RECORDS SHOWN:
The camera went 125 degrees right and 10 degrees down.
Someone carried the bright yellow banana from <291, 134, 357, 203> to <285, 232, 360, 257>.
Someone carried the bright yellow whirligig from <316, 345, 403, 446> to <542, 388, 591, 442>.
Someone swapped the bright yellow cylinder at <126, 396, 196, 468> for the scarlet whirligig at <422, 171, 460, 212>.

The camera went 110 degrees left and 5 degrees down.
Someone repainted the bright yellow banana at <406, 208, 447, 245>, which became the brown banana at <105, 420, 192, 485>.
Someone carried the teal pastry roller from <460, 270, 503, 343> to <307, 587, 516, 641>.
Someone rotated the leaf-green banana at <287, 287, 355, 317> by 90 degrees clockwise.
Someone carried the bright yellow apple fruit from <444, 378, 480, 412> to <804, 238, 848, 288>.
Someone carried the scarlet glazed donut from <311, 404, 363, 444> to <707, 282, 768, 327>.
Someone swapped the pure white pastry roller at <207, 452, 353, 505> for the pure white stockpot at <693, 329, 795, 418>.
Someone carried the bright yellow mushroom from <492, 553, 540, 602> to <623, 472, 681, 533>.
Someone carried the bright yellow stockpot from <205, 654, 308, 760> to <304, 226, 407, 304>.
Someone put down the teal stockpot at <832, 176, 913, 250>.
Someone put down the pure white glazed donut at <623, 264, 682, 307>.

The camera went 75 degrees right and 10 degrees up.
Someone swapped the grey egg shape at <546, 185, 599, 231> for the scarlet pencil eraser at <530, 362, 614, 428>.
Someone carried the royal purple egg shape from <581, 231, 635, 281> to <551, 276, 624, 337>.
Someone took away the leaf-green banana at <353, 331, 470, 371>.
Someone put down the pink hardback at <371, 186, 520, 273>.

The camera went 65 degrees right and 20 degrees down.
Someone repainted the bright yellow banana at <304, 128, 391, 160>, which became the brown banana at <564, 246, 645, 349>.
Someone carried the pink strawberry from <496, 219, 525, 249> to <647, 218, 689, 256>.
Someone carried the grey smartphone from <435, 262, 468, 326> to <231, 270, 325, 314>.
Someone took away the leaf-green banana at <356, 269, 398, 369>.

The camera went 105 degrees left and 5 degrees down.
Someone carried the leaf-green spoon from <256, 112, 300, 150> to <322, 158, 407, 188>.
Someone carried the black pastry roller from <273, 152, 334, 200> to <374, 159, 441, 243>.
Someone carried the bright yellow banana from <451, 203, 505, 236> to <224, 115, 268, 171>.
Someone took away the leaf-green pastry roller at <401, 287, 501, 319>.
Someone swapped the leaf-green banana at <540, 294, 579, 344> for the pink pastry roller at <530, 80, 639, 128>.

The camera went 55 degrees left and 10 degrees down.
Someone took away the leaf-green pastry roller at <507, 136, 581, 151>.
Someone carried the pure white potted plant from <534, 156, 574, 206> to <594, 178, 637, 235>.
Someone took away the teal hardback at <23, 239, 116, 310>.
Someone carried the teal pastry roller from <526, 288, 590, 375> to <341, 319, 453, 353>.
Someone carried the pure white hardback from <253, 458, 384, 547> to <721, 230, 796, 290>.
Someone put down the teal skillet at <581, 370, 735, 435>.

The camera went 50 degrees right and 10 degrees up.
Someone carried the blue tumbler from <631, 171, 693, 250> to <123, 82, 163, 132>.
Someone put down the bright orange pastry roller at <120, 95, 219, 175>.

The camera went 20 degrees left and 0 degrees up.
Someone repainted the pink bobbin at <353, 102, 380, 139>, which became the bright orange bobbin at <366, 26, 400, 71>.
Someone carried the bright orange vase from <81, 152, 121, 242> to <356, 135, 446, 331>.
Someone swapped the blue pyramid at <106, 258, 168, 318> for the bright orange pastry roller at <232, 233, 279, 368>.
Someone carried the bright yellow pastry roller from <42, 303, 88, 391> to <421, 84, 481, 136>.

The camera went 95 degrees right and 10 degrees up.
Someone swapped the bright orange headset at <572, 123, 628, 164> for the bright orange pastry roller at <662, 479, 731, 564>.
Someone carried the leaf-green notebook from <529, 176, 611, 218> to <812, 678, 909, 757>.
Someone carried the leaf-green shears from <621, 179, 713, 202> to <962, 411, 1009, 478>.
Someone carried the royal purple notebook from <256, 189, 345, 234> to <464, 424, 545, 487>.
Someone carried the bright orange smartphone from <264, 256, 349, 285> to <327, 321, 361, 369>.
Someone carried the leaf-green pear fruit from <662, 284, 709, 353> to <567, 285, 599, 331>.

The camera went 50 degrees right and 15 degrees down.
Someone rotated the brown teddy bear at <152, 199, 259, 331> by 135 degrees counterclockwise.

PROBLEM TO WORK ON: Where the listing above has a line with "136, 581, 151>.", start there, and output every line exactly through the line with "Someone carried the blue", which is also included.

RESPONSE BELOW:
Someone took away the leaf-green pastry roller at <507, 136, 581, 151>.
Someone carried the pure white potted plant from <534, 156, 574, 206> to <594, 178, 637, 235>.
Someone took away the teal hardback at <23, 239, 116, 310>.
Someone carried the teal pastry roller from <526, 288, 590, 375> to <341, 319, 453, 353>.
Someone carried the pure white hardback from <253, 458, 384, 547> to <721, 230, 796, 290>.
Someone put down the teal skillet at <581, 370, 735, 435>.

The camera went 50 degrees right and 10 degrees up.
Someone carried the blue tumbler from <631, 171, 693, 250> to <123, 82, 163, 132>.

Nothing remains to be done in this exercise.